- _PROBLEM TO SOLVE_
Only the number is wanted: tally the lines below that contain the word "domino".

- _RECORDS FOR PROCESSING_
==========

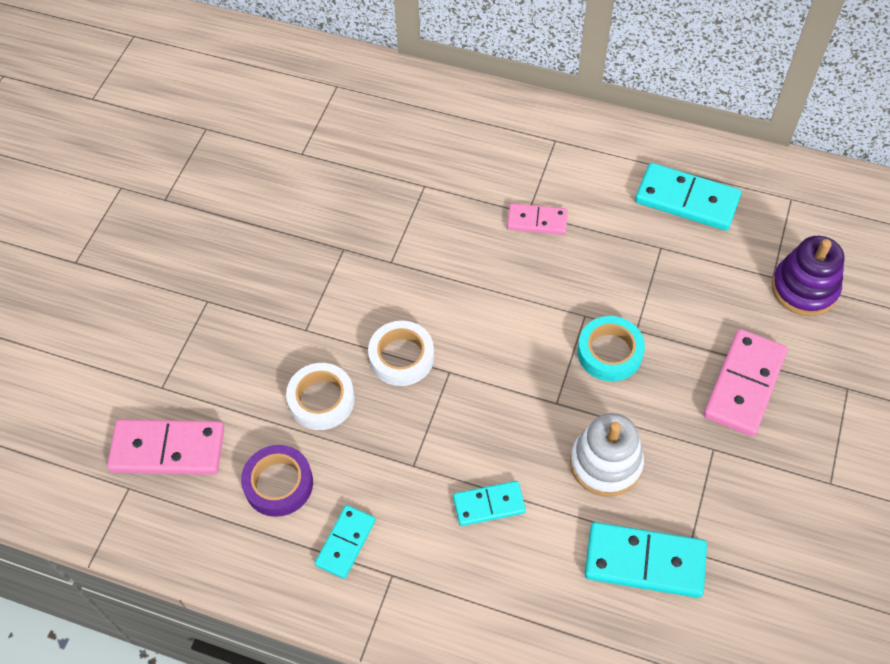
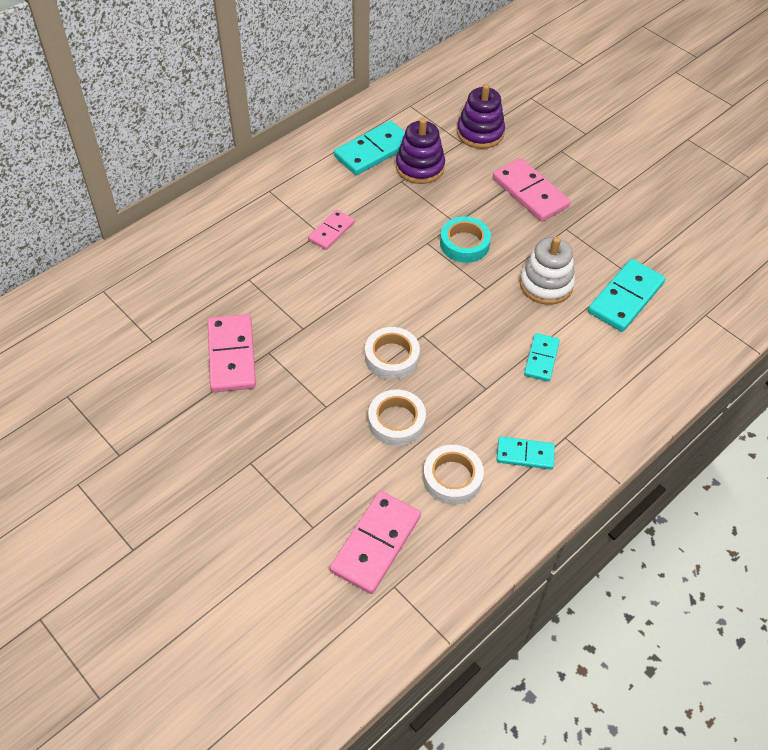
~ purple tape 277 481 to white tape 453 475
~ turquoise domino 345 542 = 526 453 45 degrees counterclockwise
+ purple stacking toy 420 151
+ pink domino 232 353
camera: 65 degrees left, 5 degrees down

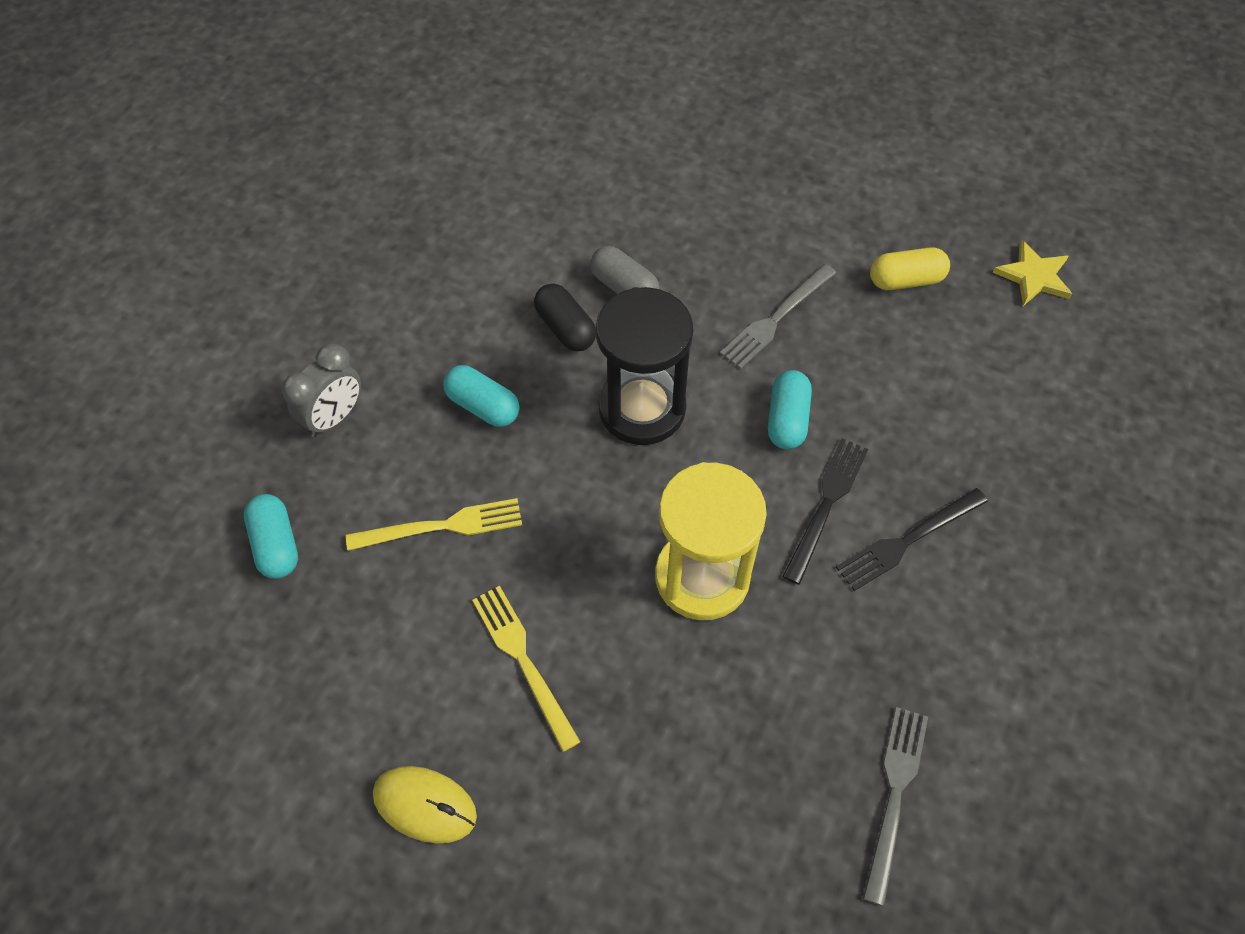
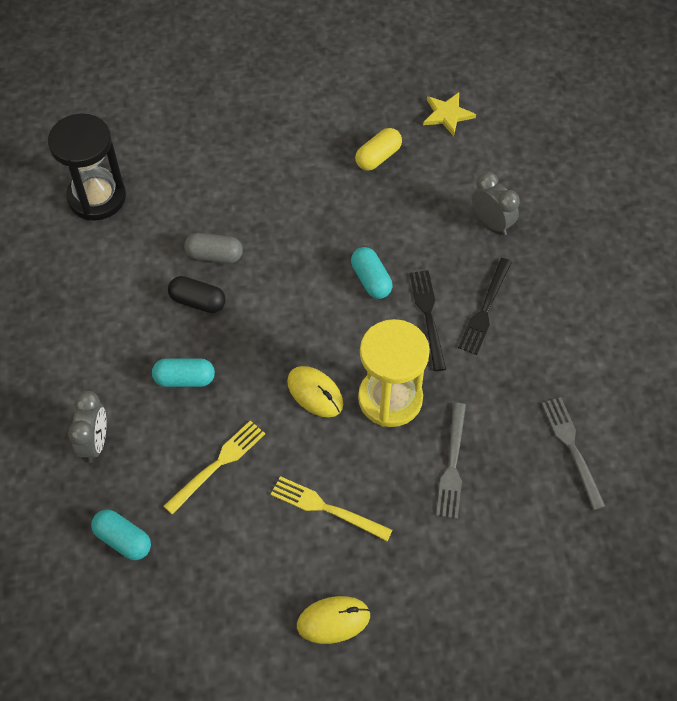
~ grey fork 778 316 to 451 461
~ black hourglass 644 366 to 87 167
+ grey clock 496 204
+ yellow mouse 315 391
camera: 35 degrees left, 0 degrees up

==========

- _OUTPUT BELOW_
2